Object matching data
====================

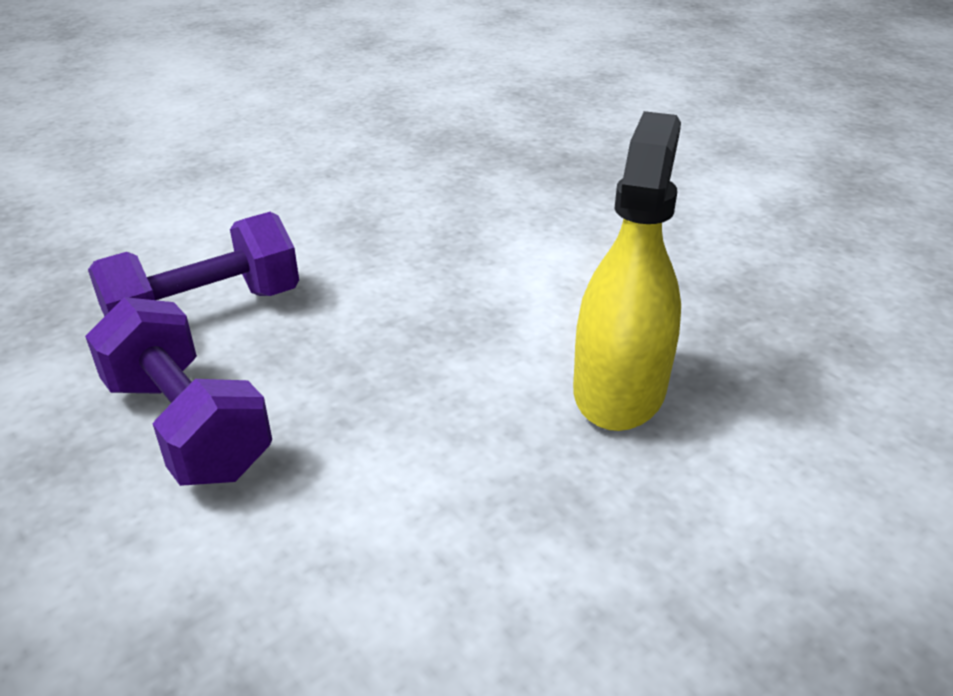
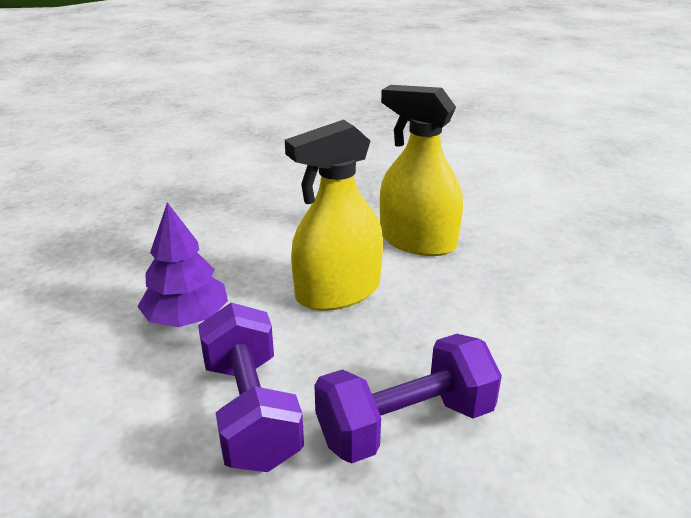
camera: 75 degrees left, 5 degrees down
(353, 239) = (187, 318): none -> purple tree
(443, 332) = (338, 292): none -> yellow spray bottle

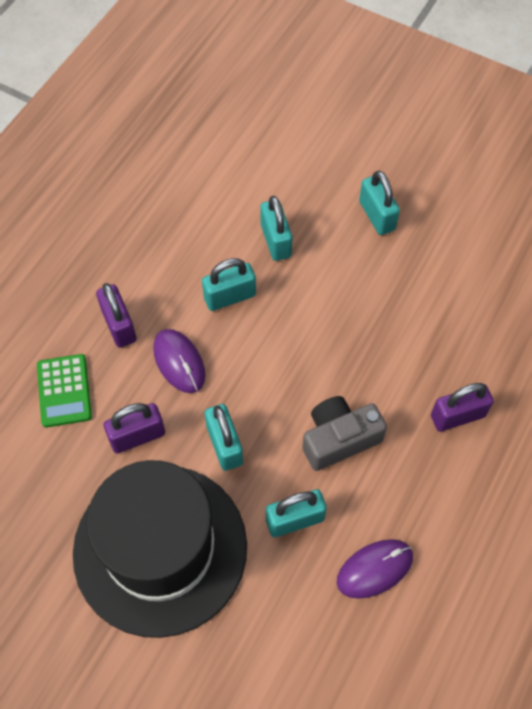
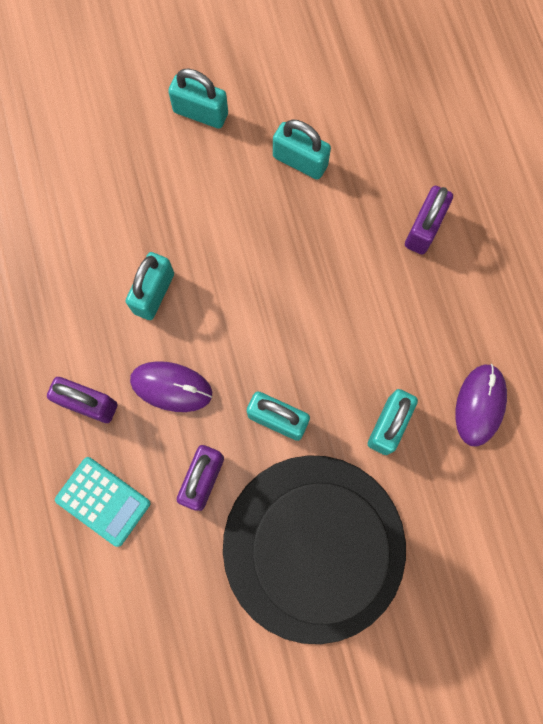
camera: 45 degrees left, 15 degrees up
(64, 391) = (103, 501): green calculator -> turquoise calculator
(276, 241) = (141, 209): turquoise padlock -> turquoise padlock (300, 161)
(339, 439) = (357, 330): grey camera -> none

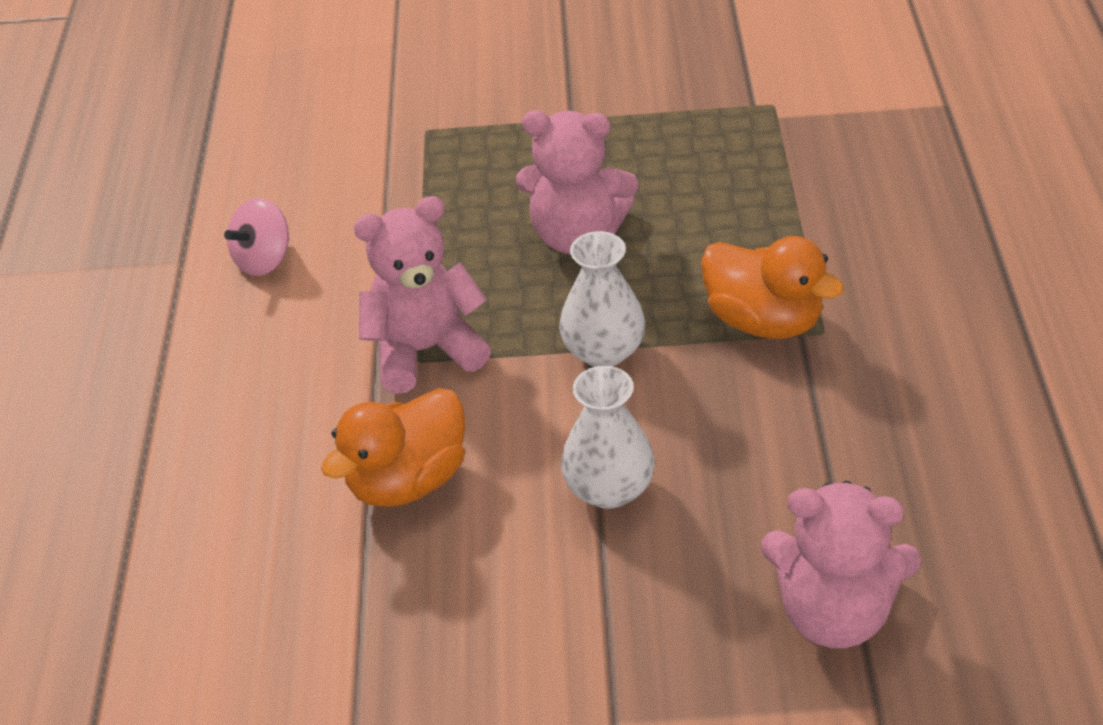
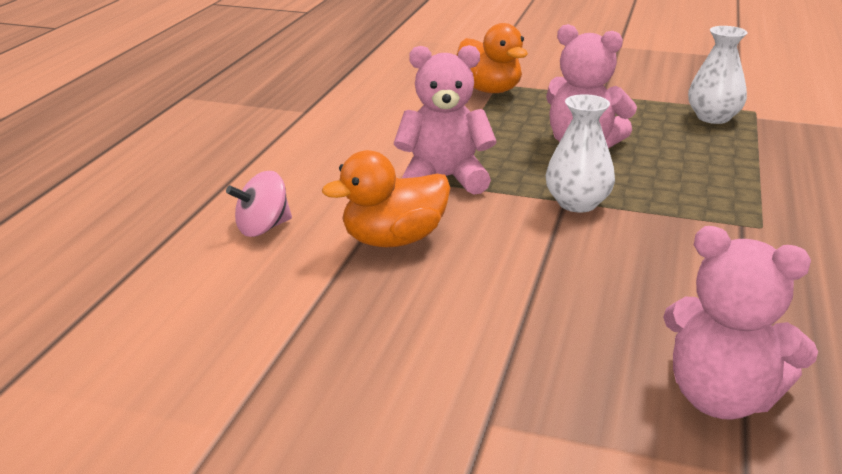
camera: 15 degrees right, 15 degrees down
(264, 260) = (358, 119): pink spinning top -> pink spinning top (263, 228)
(609, 489) = (548, 276): white vase -> white vase (713, 117)
(764, 321) = (713, 211): orange duck -> orange duck (489, 90)

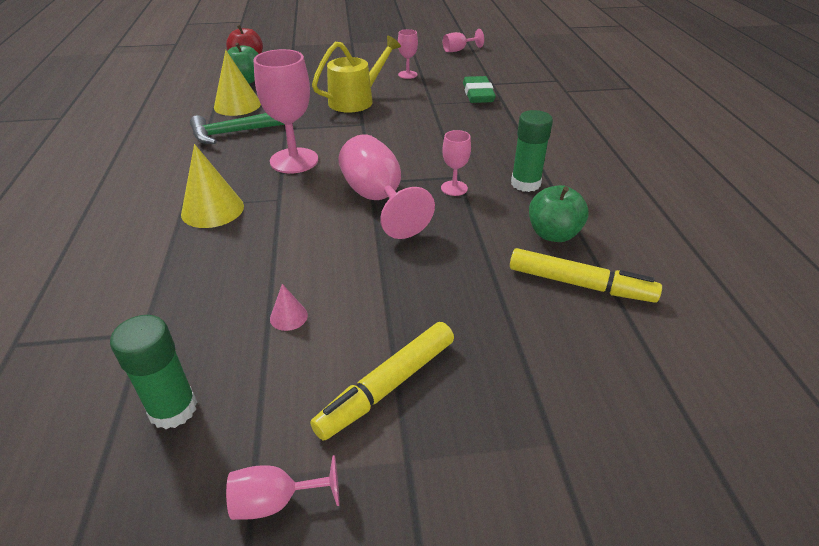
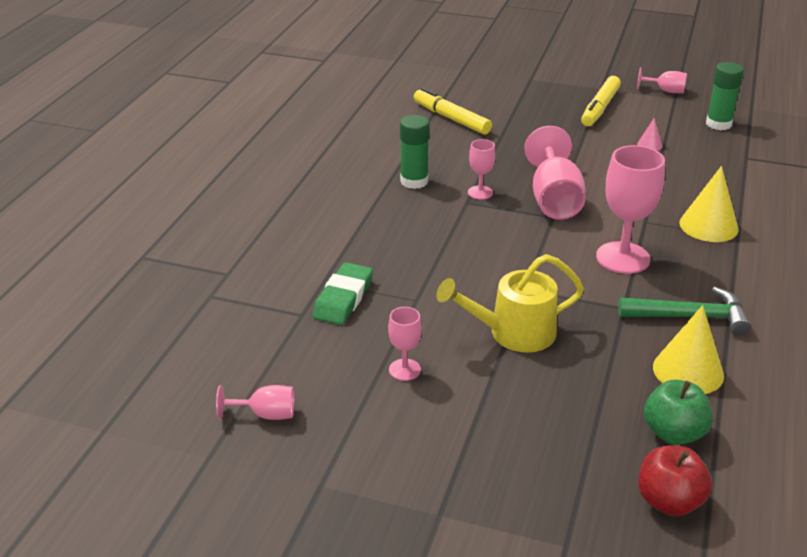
camera: 155 degrees left, 5 degrees down
(387, 386) = (600, 108): yellow marker -> yellow marker turned 135 degrees clockwise
(553, 234) = (435, 145): green apple -> none

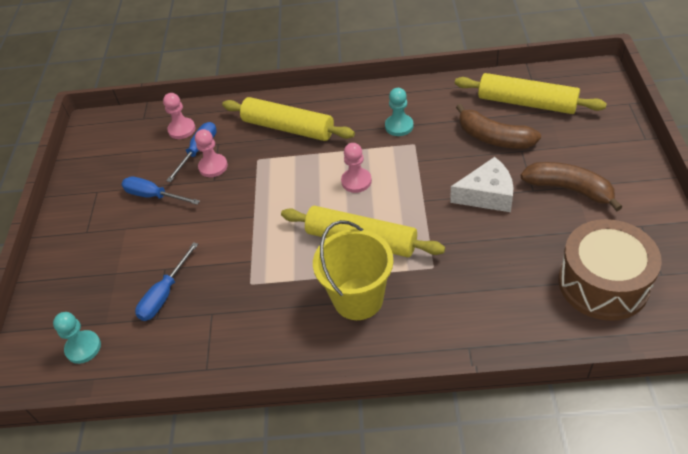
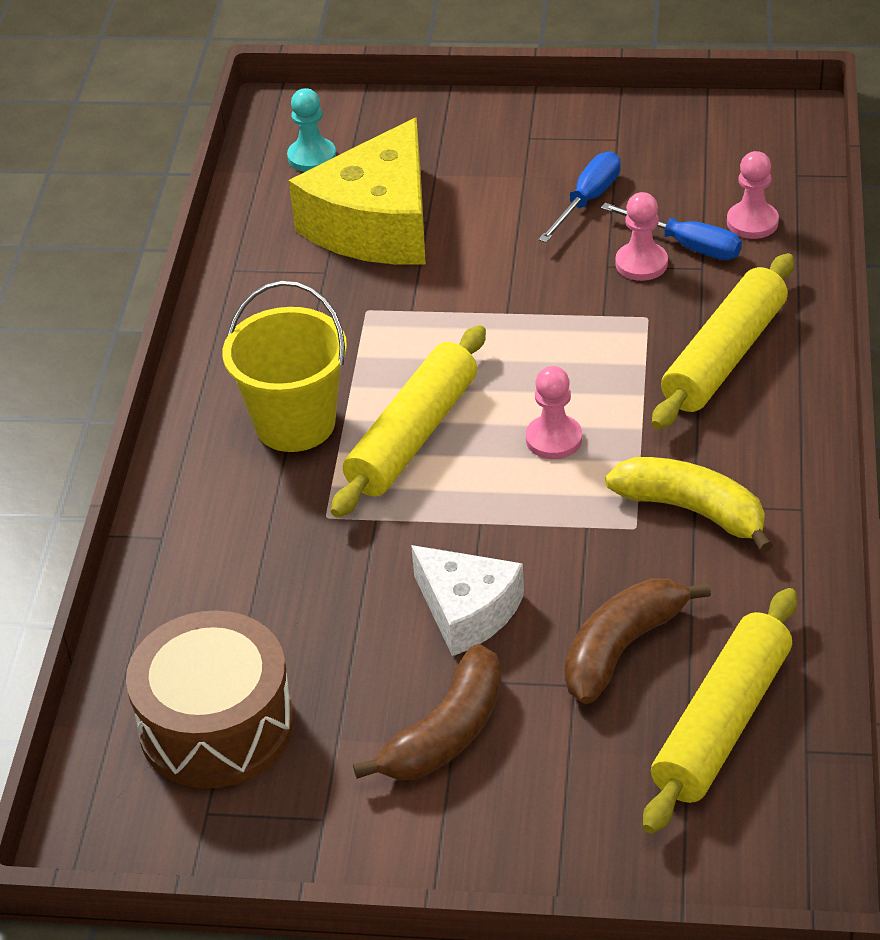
camera: 95 degrees right, 5 degrees down
(164, 294) = (377, 224): blue screwdriver -> yellow cheese
(399, 126) = (693, 510): turquoise pawn -> yellow banana
(487, 195) = (467, 611): white cheese -> white cheese turned 45 degrees counterclockwise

====================

**Required action**
Find every line above that contains the word "down", and return each one.

**The answer**
camera: 75 degrees left, 5 degrees down
camera: 15 degrees right, 15 degrees down
camera: 155 degrees left, 5 degrees down
camera: 95 degrees right, 5 degrees down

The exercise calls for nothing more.